YOUR GOAL:
Your answer should hold exactly the lines below from the line with "(305, 181) = (241, 161): none -> purple car" through the line with "(811, 311) = (265, 187): pink", both included, and no pictures at all.

MATERIAL PROVIDED:

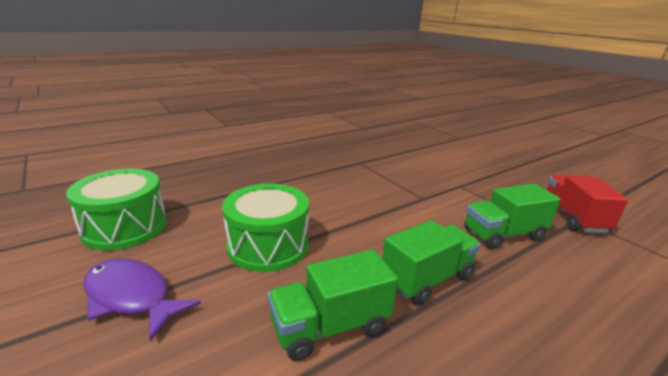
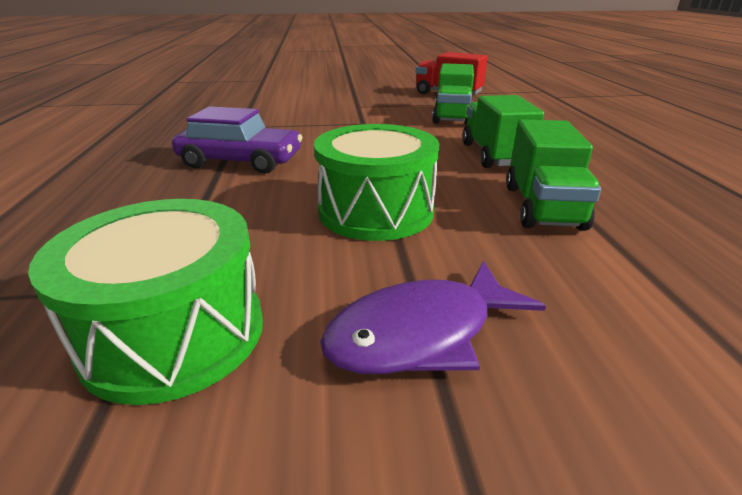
camera: 60 degrees left, 5 degrees up
(305, 181) = (241, 161): none -> purple car

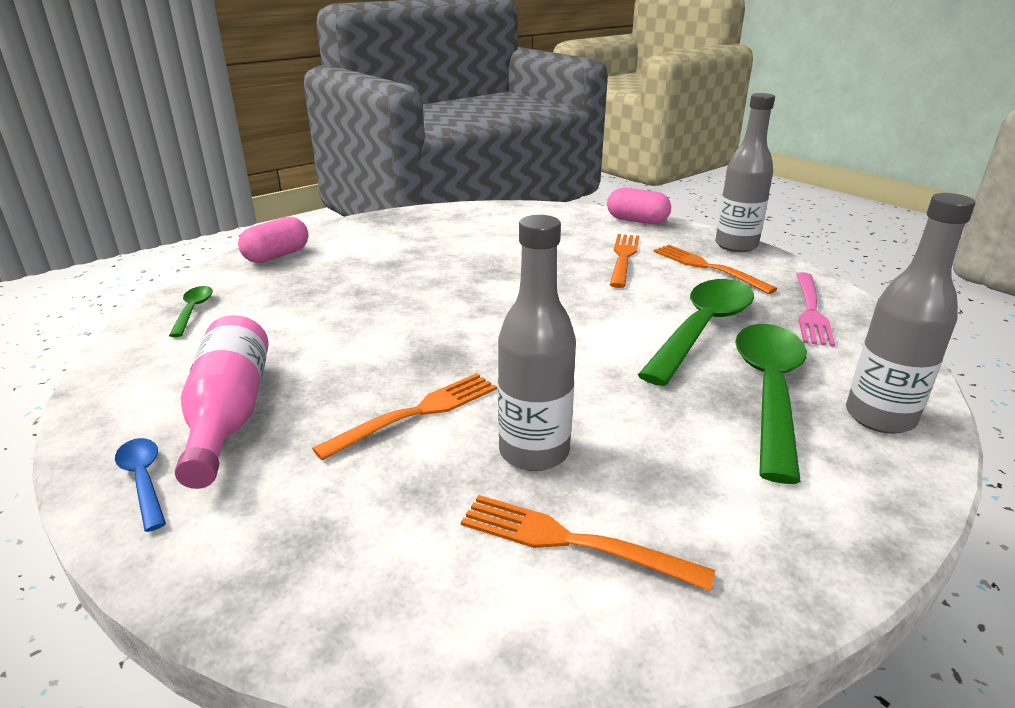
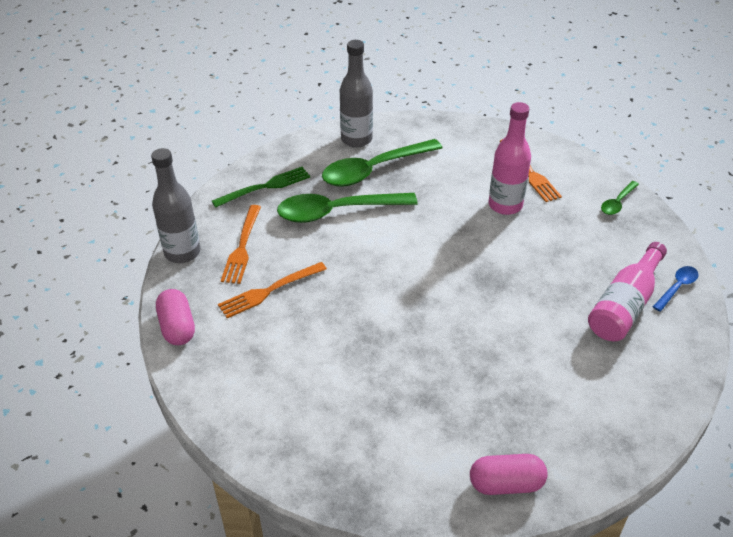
camera: 135 degrees left, 15 degrees up
(143, 480) = (677, 287): blue spoon -> blue spoon turned 150 degrees counterclockwise
(193, 311) = (611, 430): green spoon -> green spoon (617, 203)
(416, 413) = (534, 251): orange fork -> none
(534, 452) = (505, 205): grey bottle -> pink bottle
(811, 311) = (265, 187): pink fork -> green fork

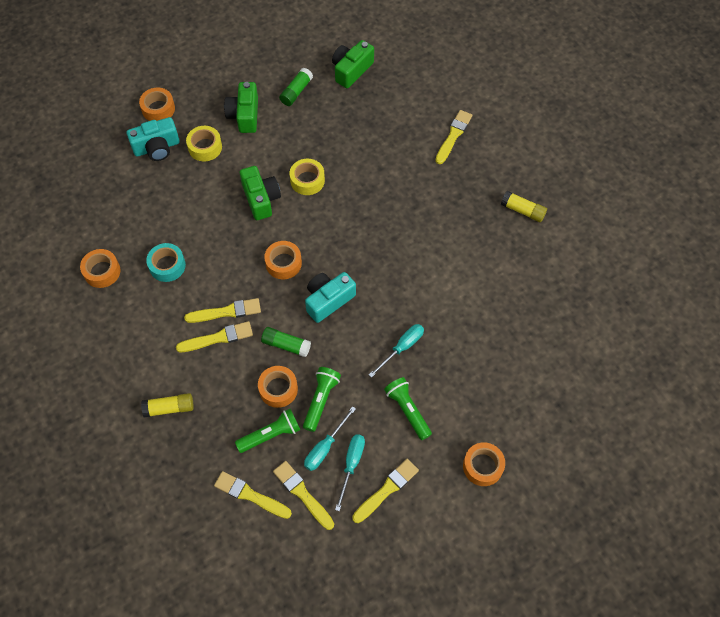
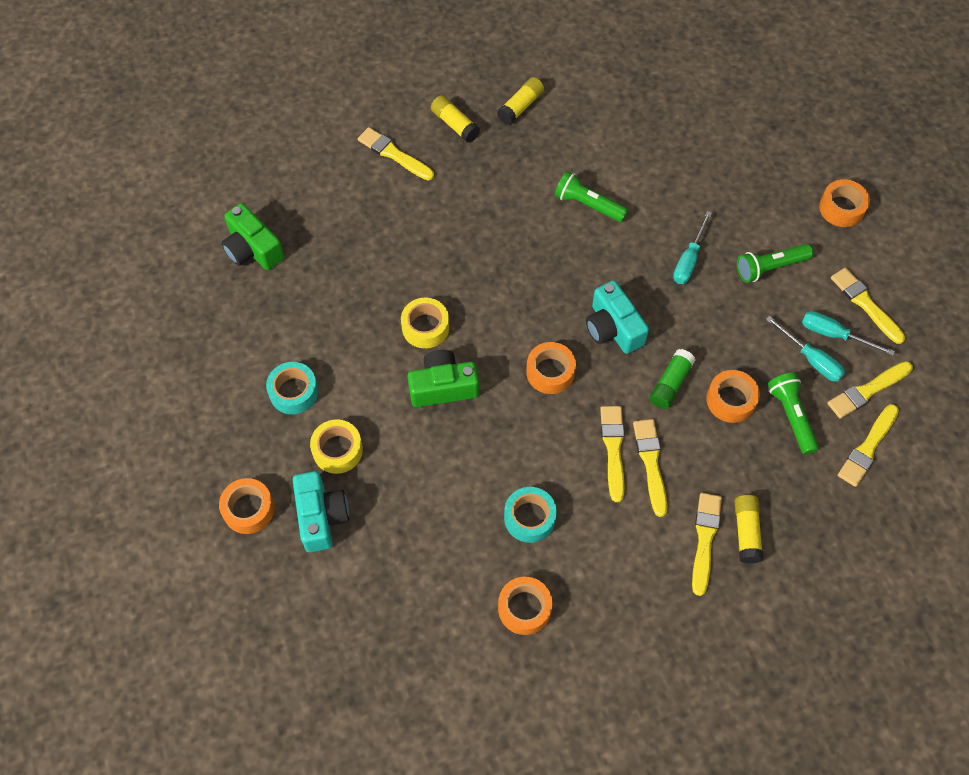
camera: 80 degrees left, 0 degrees up
(161, 380) = (704, 539): none -> yellow brush
(244, 115) = (293, 392): green camera -> turquoise tape
(296, 91) = (270, 321): green glue stick -> none
(321, 400) = (750, 355): green flashlight -> green flashlight (588, 204)
(402, 348) = (689, 260): turquoise screwdriver -> turquoise screwdriver turned 120 degrees counterclockwise
(492, 169) = (455, 124): none -> yellow glue stick

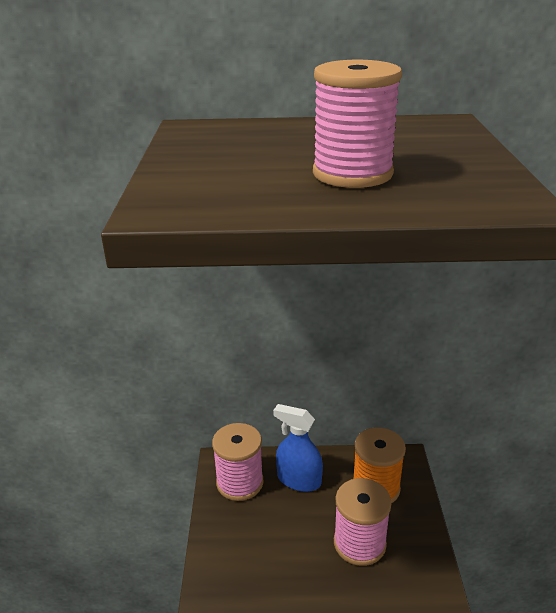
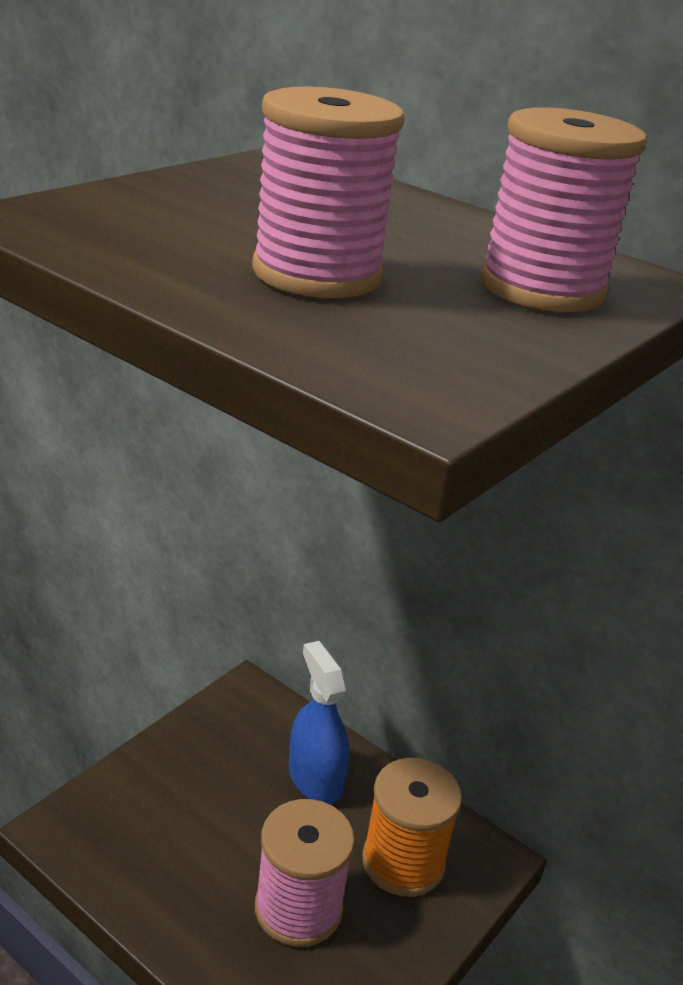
camera: 35 degrees right, 0 degrees up
(240, 482) = (241, 729): pink spool -> pink spool (542, 288)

TASK OUTPUT:
(305, 181) = (241, 161): none -> purple car

camera: 135 degrees left, 15 degrees up
(143, 480) = (677, 287): blue spoon -> blue spoon turned 150 degrees counterclockwise
(193, 311) = (611, 430): green spoon -> green spoon (617, 203)
(416, 413) = (534, 251): orange fork -> none
(534, 452) = (505, 205): grey bottle -> pink bottle
(811, 311) = (265, 187): pink fork -> green fork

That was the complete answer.